** Prompt **
Your answer must be an exact copy of the data, without any pictures.

** Data **
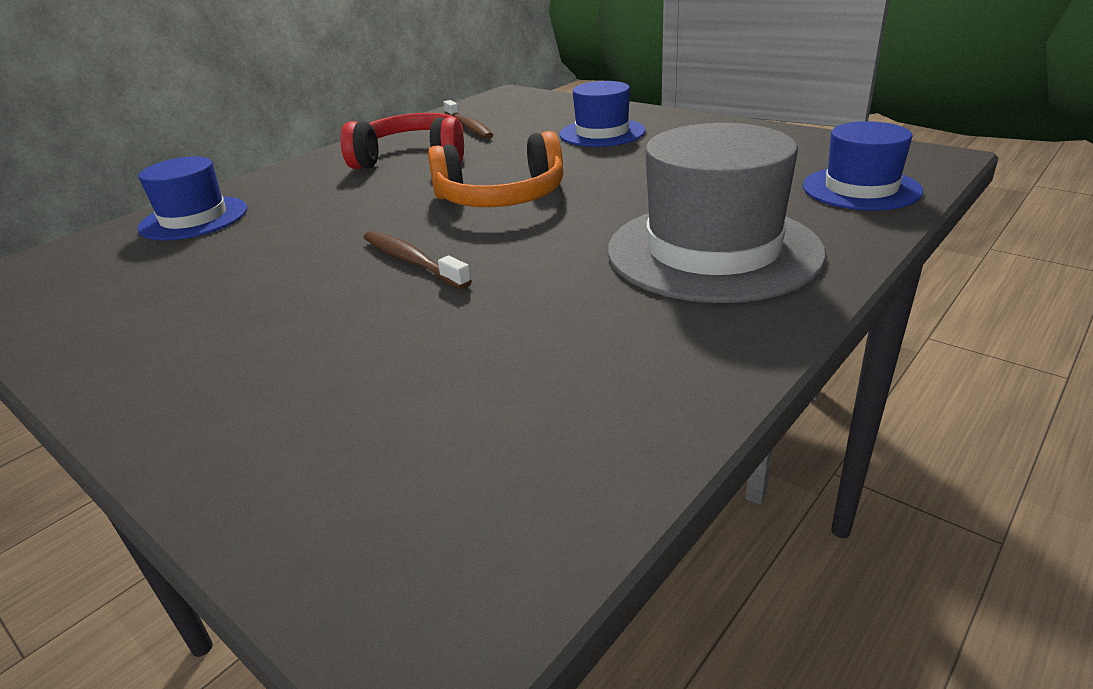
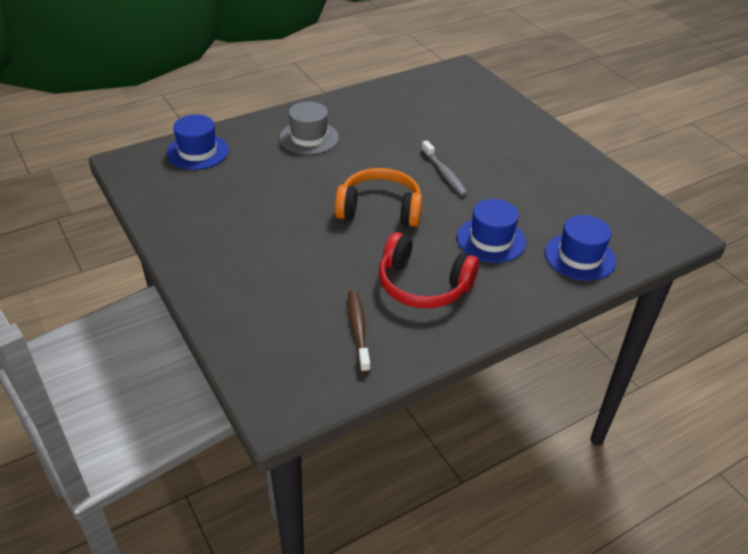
camera: 165 degrees left, 10 degrees up
brown toothbrush [363,231,472,289] -> grey toothbrush [421,140,468,196]
blue hat [559,81,646,147] -> blue hat moved to [457,199,526,263]
grey hat [608,123,826,303] -> grey hat [279,102,339,155], size x0.60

** Task response **
camera: 165 degrees left, 10 degrees up
brown toothbrush [363,231,472,289] -> grey toothbrush [421,140,468,196]
blue hat [559,81,646,147] -> blue hat moved to [457,199,526,263]
grey hat [608,123,826,303] -> grey hat [279,102,339,155], size x0.60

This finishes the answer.